[Recorded information Boundary: Start]

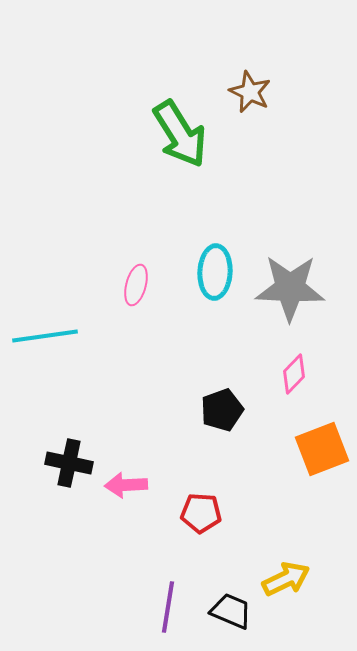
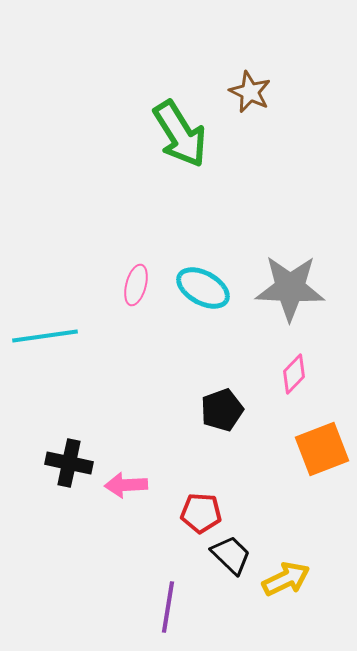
cyan ellipse: moved 12 px left, 16 px down; rotated 64 degrees counterclockwise
black trapezoid: moved 56 px up; rotated 21 degrees clockwise
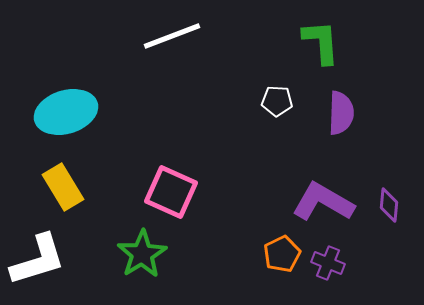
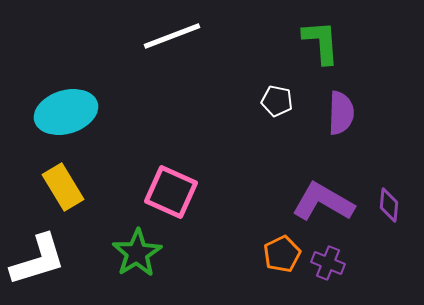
white pentagon: rotated 8 degrees clockwise
green star: moved 5 px left, 1 px up
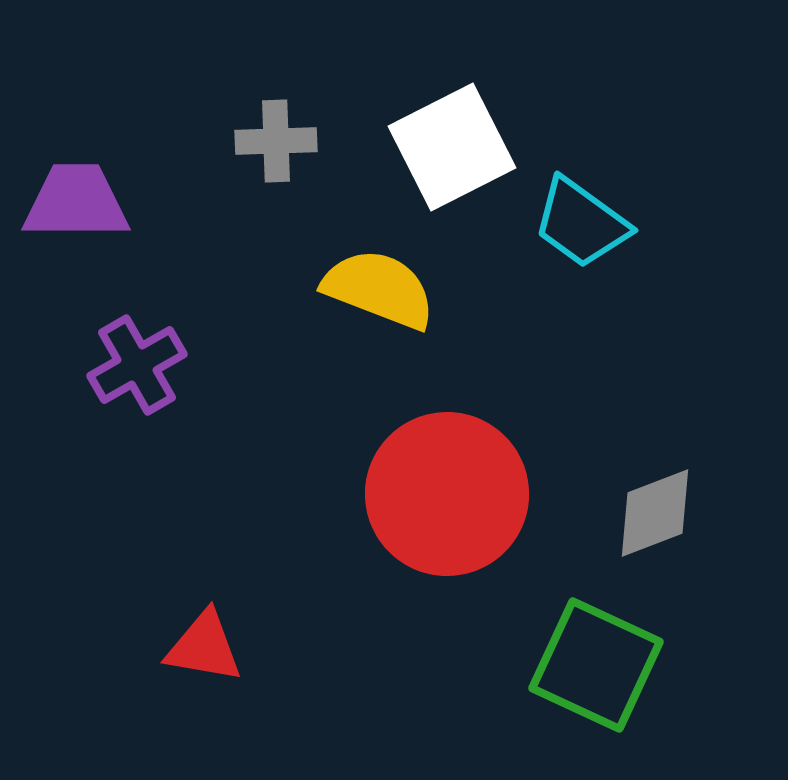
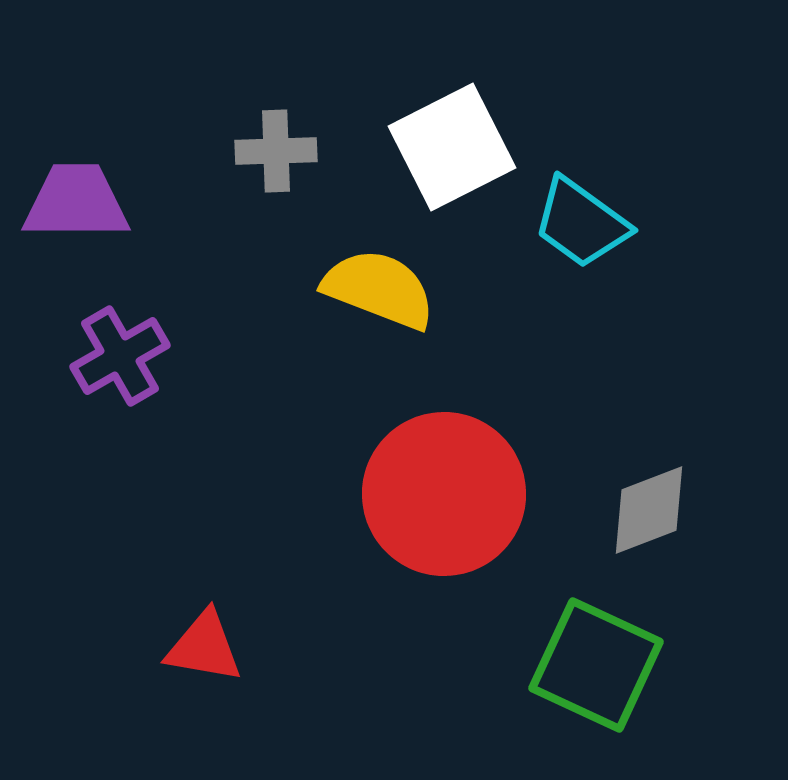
gray cross: moved 10 px down
purple cross: moved 17 px left, 9 px up
red circle: moved 3 px left
gray diamond: moved 6 px left, 3 px up
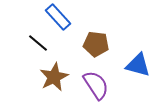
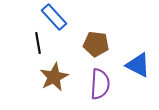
blue rectangle: moved 4 px left
black line: rotated 40 degrees clockwise
blue triangle: rotated 12 degrees clockwise
purple semicircle: moved 4 px right, 1 px up; rotated 36 degrees clockwise
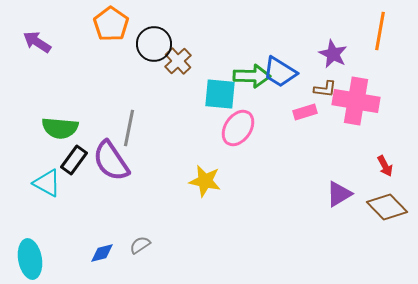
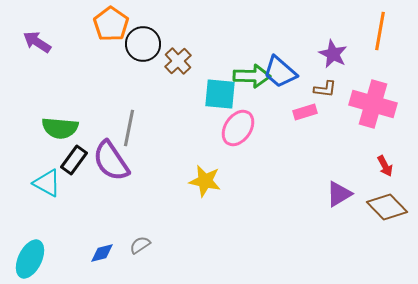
black circle: moved 11 px left
blue trapezoid: rotated 9 degrees clockwise
pink cross: moved 17 px right, 3 px down; rotated 6 degrees clockwise
cyan ellipse: rotated 36 degrees clockwise
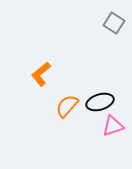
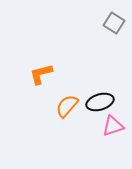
orange L-shape: rotated 25 degrees clockwise
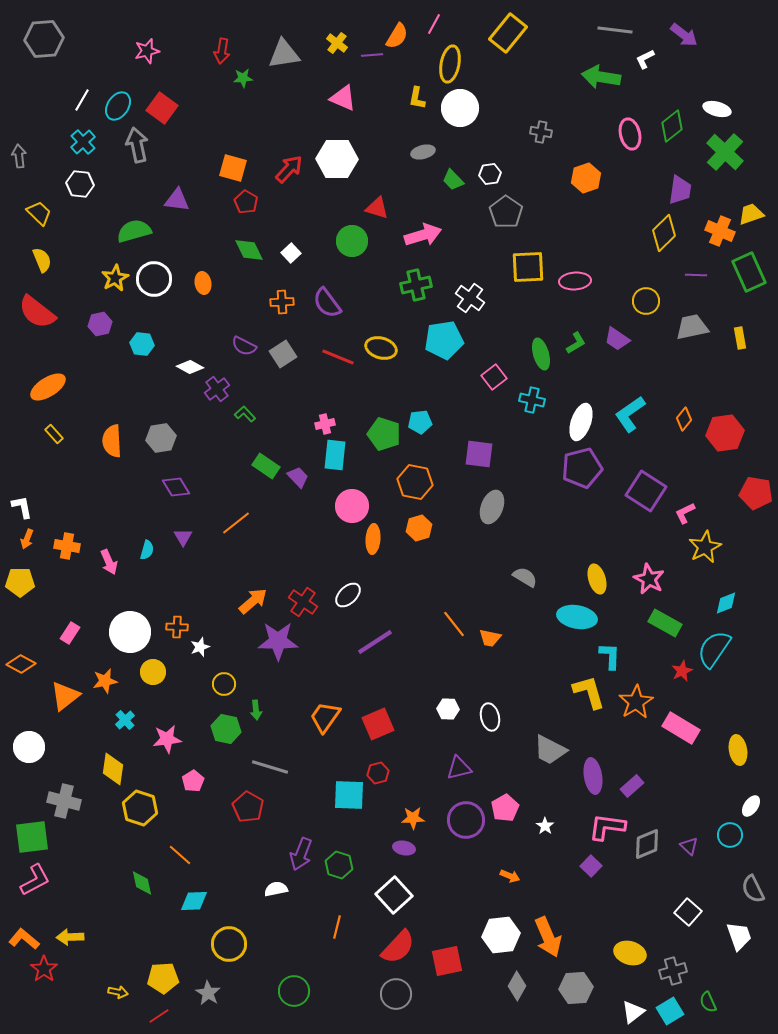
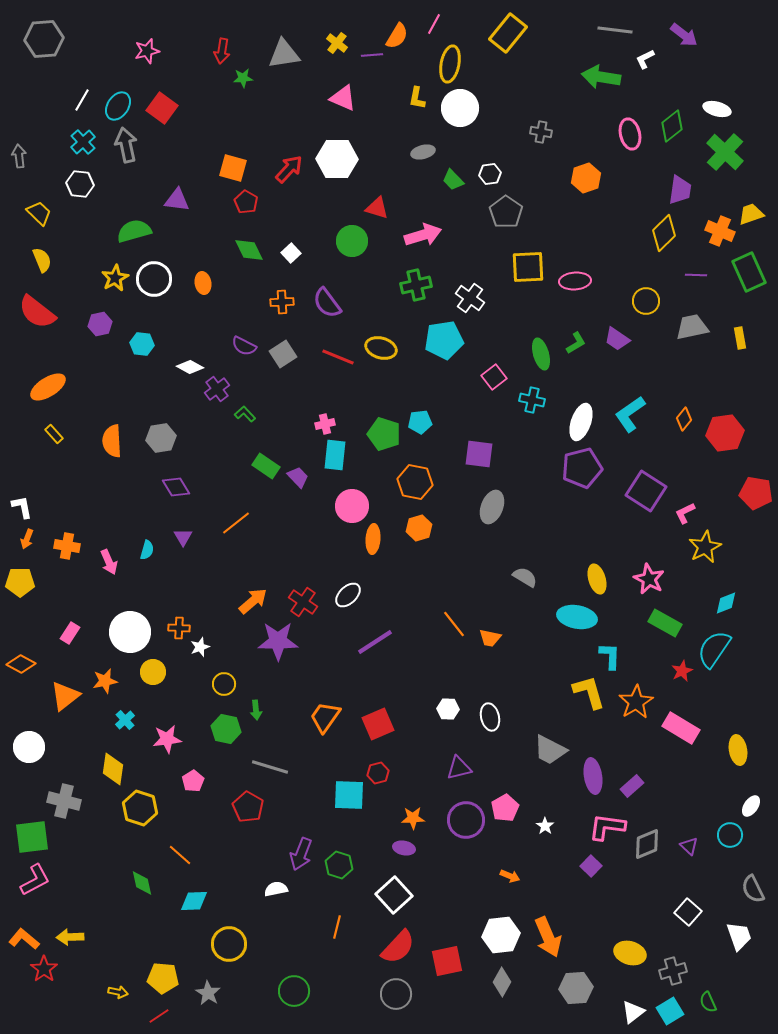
gray arrow at (137, 145): moved 11 px left
orange cross at (177, 627): moved 2 px right, 1 px down
yellow pentagon at (163, 978): rotated 8 degrees clockwise
gray diamond at (517, 986): moved 15 px left, 4 px up
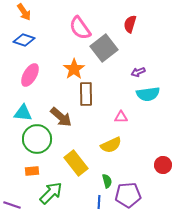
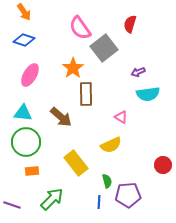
orange star: moved 1 px left, 1 px up
pink triangle: rotated 32 degrees clockwise
green circle: moved 11 px left, 3 px down
green arrow: moved 1 px right, 6 px down
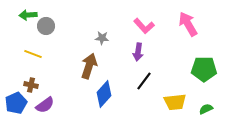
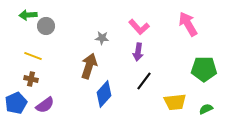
pink L-shape: moved 5 px left, 1 px down
yellow line: moved 2 px down
brown cross: moved 6 px up
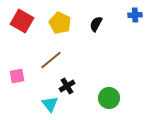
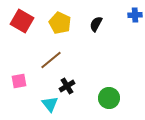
pink square: moved 2 px right, 5 px down
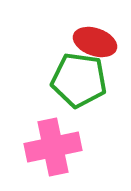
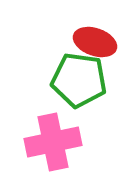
pink cross: moved 5 px up
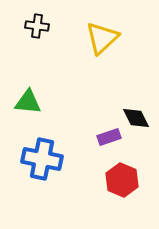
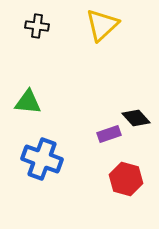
yellow triangle: moved 13 px up
black diamond: rotated 16 degrees counterclockwise
purple rectangle: moved 3 px up
blue cross: rotated 9 degrees clockwise
red hexagon: moved 4 px right, 1 px up; rotated 8 degrees counterclockwise
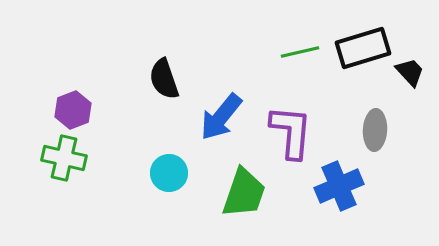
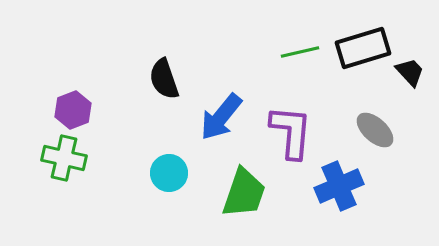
gray ellipse: rotated 51 degrees counterclockwise
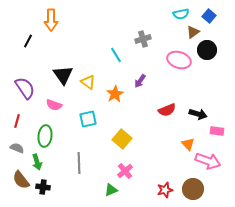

[Recorded information Boundary: End]

Your goal
Without any picture, return exactly the lines of the records above from the first through the line that contains "orange L-shape: rotated 25 degrees clockwise".

Problem solution
cyan ellipse: moved 12 px left, 16 px down; rotated 64 degrees counterclockwise
black trapezoid: moved 56 px up; rotated 21 degrees clockwise
white pentagon: rotated 8 degrees clockwise
green star: moved 5 px left, 1 px up
gray cross: moved 10 px down
purple cross: moved 17 px left, 9 px up
red circle: moved 3 px left
gray diamond: moved 6 px left, 3 px up
blue rectangle: moved 4 px left
black line: rotated 40 degrees clockwise
blue triangle: rotated 12 degrees clockwise
purple semicircle: moved 4 px right, 1 px up; rotated 36 degrees clockwise
black circle: moved 11 px left
blue trapezoid: rotated 9 degrees clockwise
pink cross: moved 17 px right, 3 px down; rotated 6 degrees clockwise
cyan ellipse: rotated 36 degrees clockwise
orange L-shape: rotated 25 degrees clockwise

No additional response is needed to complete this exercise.